▶ [Data provided]:

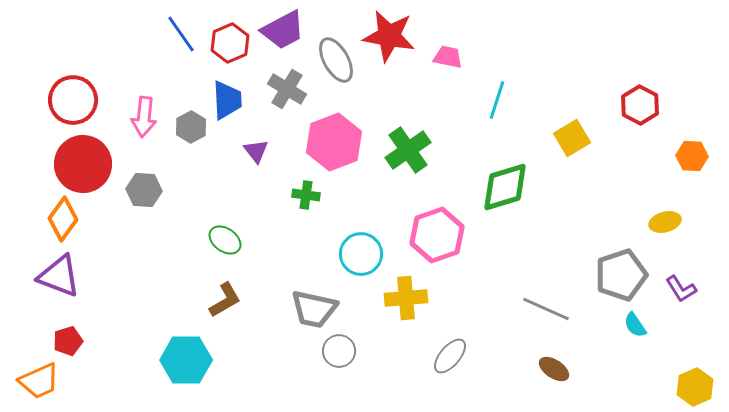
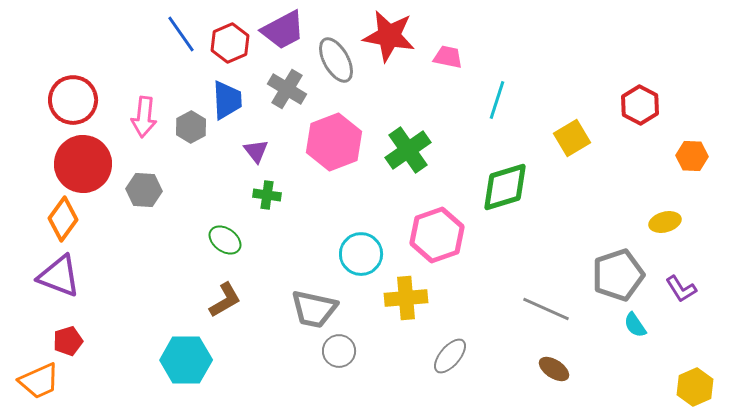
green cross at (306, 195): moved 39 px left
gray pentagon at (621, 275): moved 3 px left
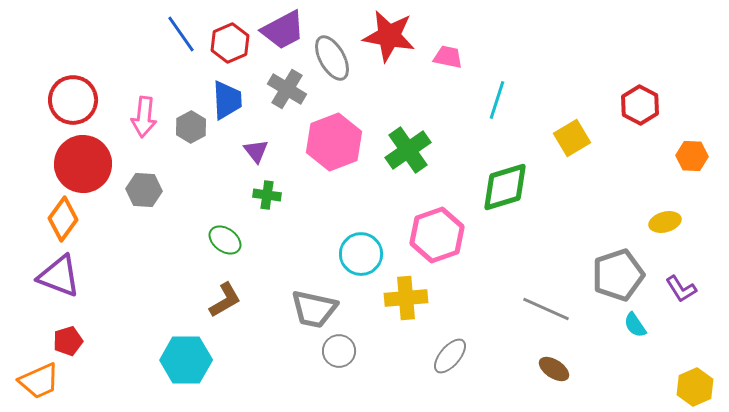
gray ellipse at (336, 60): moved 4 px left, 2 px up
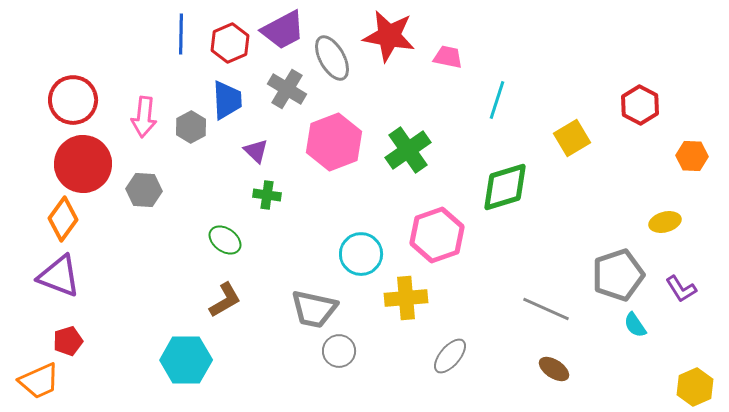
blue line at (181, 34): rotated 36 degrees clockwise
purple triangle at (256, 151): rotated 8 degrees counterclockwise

==

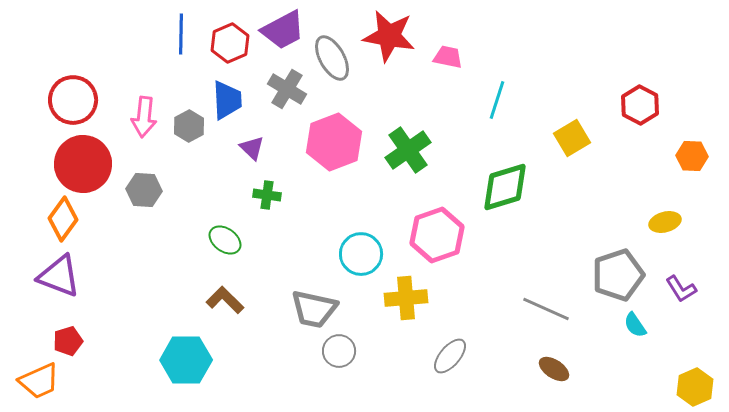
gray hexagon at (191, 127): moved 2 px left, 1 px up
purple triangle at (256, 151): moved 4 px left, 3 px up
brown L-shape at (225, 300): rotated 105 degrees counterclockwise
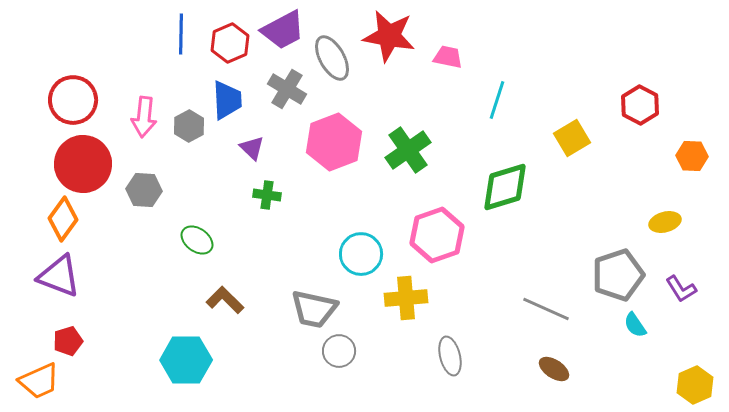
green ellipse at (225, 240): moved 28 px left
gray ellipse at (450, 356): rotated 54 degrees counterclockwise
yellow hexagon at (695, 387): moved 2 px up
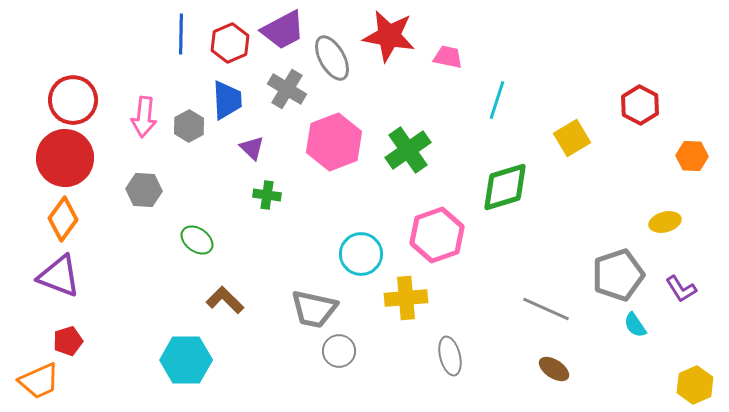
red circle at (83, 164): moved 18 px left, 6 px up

▶ [Short problem]: In the items between the lines holding "green cross at (306, 195): moved 39 px left" and "gray ellipse at (336, 60): moved", inclusive, substitute "silver" for "gray" and repeat those lines with nothing else changed. Omit the pictures.

▶ [Problem solution]:
green cross at (306, 195): moved 39 px left
silver pentagon at (621, 275): moved 3 px left
silver ellipse at (336, 60): moved 4 px left, 2 px up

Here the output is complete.